## Exercise details
No pictures belong in the answer. Repeat all the entries exactly.

[Saved data entries]
--------------------

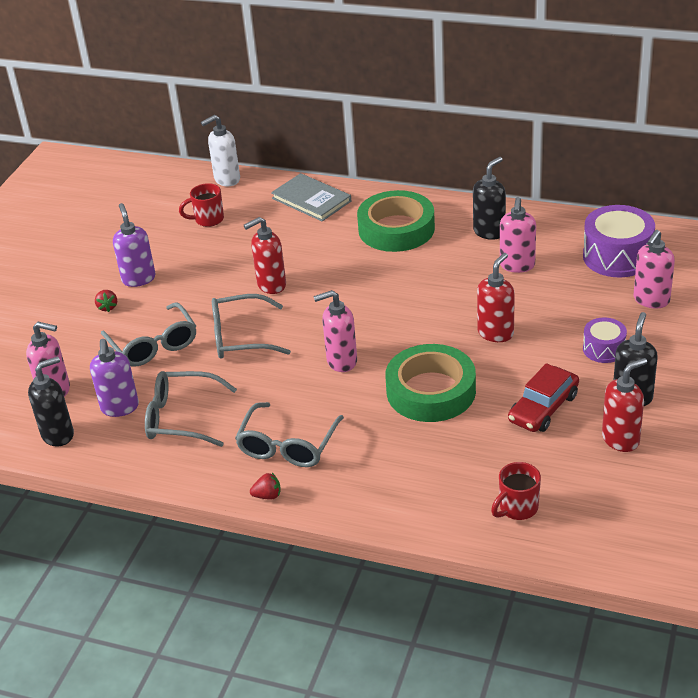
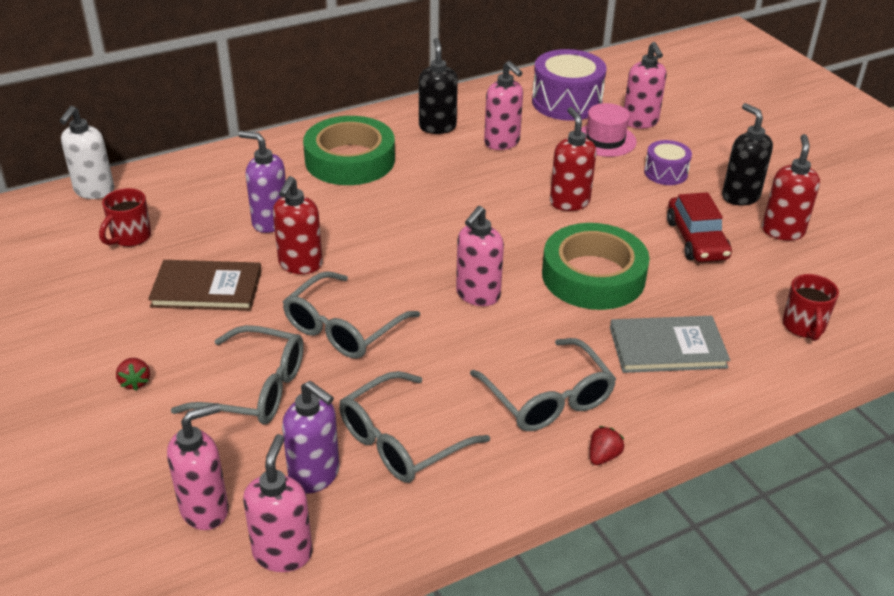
camera: 50 degrees left, 0 degrees up
(58, 434) = (283, 553): black soap dispenser -> pink soap dispenser
(107, 307) = (135, 382): red strawberry -> red strawberry turned 45 degrees clockwise
(138, 279) = (131, 333): purple soap dispenser -> purple soap dispenser (270, 222)
(205, 273) = (207, 289): none -> brown book
(311, 200) = (223, 171): grey book -> grey book (667, 347)
(598, 301) = (605, 140): none -> pink hat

--------------------

## Reply
camera: 50 degrees left, 0 degrees up
(58, 434) = (283, 553): black soap dispenser -> pink soap dispenser
(107, 307) = (135, 382): red strawberry -> red strawberry turned 45 degrees clockwise
(138, 279) = (131, 333): purple soap dispenser -> purple soap dispenser (270, 222)
(205, 273) = (207, 289): none -> brown book
(311, 200) = (223, 171): grey book -> grey book (667, 347)
(598, 301) = (605, 140): none -> pink hat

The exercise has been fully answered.